=== Begin Enclosure ===
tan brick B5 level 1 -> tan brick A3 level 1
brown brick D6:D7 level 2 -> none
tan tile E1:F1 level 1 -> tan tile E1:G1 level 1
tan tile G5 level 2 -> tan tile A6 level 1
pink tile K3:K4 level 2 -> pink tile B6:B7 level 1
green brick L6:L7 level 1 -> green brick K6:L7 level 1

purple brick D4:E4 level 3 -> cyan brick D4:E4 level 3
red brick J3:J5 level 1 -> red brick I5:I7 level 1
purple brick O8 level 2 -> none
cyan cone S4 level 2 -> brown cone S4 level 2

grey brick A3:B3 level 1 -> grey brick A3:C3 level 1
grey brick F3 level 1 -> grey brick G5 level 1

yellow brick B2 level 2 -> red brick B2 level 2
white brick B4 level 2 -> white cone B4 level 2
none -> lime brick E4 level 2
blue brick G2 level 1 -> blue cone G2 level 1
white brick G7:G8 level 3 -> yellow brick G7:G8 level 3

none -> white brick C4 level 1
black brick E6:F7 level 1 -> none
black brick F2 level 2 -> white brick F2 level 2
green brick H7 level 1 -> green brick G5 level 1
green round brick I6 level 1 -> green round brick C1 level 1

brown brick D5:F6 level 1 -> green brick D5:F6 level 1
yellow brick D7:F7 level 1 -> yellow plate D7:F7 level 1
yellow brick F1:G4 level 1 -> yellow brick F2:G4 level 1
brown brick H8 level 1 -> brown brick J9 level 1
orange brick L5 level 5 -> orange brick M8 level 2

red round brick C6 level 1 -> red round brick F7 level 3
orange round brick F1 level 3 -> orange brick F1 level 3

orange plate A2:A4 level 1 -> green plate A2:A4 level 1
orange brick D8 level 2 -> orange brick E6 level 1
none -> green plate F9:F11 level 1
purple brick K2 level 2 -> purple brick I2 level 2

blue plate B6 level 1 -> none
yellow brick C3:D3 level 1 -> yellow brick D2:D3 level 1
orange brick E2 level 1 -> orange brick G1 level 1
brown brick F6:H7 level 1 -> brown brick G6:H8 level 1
=== End Enclosure ===
Problem to solve »
Counting the lines above that hold "blue", reply with the number and no other words.

Answer to this problem »
2